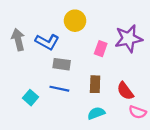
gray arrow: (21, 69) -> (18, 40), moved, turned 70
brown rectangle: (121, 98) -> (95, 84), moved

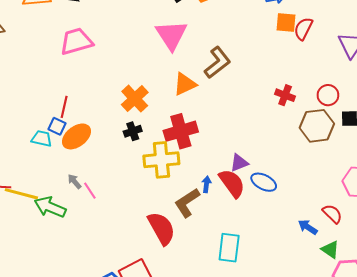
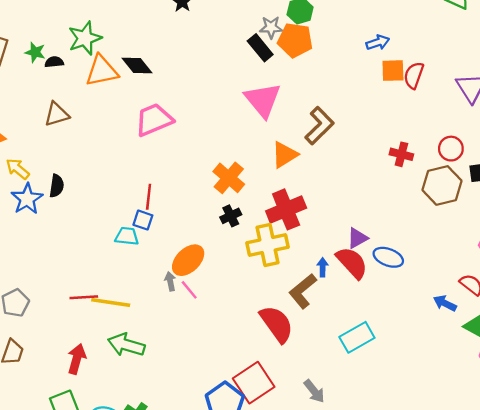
orange ellipse: (76, 136) -> (188, 260), moved
gray arrow: (75, 181) -> (170, 281), turned 35
green arrow: (50, 207) -> (126, 345), moved
cyan rectangle: (229, 248) -> (357, 337), turned 60

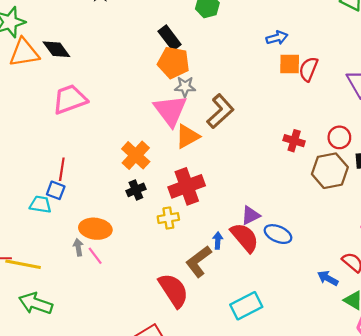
gray star: (271, 27) -> (185, 87), moved
orange pentagon: (295, 40) -> (173, 63), moved
pink triangle: (263, 100) -> (170, 110), moved
yellow cross: (268, 245) -> (168, 218), size x0.6
orange ellipse: (188, 260) -> (95, 229), turned 48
━━━━━━
■ EXERCISE GOAL:
Would you please return every line in the listing where "orange" shows up?

■ SOLUTION TO THIS TASK:
orange ellipse: (76, 136) -> (188, 260), moved
orange pentagon: (295, 40) -> (173, 63), moved
orange ellipse: (188, 260) -> (95, 229), turned 48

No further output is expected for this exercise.